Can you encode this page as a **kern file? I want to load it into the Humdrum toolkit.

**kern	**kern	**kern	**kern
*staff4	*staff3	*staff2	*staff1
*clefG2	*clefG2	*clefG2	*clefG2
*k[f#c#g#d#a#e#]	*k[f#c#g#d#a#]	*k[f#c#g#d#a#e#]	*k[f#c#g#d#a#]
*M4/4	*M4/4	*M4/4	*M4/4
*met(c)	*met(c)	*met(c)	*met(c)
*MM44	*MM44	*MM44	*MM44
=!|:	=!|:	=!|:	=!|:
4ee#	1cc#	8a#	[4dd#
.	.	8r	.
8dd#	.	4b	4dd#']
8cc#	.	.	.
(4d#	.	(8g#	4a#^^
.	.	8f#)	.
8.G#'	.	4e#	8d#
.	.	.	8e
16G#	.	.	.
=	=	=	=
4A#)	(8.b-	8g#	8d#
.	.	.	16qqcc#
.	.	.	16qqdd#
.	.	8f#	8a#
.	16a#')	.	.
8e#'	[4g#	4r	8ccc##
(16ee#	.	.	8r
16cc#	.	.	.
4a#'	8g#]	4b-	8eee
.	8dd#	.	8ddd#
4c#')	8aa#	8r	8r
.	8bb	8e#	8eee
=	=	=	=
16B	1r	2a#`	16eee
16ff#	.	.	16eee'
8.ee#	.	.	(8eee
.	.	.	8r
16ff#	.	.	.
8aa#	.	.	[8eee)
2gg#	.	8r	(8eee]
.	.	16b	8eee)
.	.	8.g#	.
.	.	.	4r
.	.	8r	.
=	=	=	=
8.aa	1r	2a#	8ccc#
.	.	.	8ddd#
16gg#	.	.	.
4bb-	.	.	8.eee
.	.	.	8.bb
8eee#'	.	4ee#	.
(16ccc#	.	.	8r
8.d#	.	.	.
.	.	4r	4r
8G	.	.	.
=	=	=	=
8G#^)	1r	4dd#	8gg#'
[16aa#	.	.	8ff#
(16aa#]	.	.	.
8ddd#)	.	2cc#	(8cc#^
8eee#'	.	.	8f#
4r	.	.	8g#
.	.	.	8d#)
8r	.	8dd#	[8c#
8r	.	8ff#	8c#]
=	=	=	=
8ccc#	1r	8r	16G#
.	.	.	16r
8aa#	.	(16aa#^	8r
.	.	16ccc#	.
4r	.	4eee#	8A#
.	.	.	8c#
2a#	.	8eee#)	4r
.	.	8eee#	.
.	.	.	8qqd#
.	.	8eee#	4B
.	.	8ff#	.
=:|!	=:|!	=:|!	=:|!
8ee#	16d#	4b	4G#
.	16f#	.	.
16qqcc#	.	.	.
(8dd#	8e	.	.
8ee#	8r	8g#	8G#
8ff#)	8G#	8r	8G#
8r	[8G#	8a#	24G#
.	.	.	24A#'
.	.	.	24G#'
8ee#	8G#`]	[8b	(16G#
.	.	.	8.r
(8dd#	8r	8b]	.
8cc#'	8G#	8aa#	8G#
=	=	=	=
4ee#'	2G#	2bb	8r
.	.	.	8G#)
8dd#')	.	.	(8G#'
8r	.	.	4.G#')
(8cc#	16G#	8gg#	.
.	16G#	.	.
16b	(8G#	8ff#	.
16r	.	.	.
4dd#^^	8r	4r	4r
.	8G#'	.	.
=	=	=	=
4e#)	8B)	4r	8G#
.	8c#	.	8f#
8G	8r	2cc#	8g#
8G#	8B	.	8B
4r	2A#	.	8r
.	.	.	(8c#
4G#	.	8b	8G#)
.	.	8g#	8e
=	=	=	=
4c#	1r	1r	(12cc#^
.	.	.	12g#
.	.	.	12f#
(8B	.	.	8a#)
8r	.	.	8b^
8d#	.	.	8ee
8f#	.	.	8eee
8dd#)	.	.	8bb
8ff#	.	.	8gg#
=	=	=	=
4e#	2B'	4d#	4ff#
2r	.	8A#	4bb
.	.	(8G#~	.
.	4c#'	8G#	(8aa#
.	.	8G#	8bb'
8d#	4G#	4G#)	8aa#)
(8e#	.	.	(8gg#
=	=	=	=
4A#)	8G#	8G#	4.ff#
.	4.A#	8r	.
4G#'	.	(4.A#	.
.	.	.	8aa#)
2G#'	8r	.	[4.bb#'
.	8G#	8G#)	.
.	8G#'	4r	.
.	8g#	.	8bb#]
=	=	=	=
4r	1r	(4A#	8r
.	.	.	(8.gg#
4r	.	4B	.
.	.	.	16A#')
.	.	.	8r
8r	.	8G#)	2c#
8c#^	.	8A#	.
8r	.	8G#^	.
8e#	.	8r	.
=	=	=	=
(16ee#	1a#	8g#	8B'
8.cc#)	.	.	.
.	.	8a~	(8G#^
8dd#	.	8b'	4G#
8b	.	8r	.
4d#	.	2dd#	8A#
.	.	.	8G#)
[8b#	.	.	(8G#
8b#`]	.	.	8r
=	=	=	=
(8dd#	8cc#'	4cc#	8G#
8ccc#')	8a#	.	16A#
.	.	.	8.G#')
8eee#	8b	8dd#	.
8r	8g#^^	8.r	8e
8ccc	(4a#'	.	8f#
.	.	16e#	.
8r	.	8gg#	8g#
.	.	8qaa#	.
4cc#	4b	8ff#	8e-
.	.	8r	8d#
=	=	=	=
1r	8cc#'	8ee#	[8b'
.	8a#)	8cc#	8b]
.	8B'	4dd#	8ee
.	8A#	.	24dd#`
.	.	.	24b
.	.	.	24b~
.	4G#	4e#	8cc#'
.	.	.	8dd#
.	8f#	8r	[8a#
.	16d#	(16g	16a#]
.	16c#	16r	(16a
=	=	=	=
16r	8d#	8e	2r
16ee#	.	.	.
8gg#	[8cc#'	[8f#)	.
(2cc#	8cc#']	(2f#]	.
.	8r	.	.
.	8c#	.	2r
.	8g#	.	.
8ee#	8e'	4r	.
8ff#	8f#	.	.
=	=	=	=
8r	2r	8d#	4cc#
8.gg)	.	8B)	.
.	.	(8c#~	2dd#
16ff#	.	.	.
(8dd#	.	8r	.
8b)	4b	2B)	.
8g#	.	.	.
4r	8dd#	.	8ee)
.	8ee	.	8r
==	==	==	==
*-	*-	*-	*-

######

(Job) State how many lines in the entries above contain the string "kern", giving only the number.

(Complete answer) 2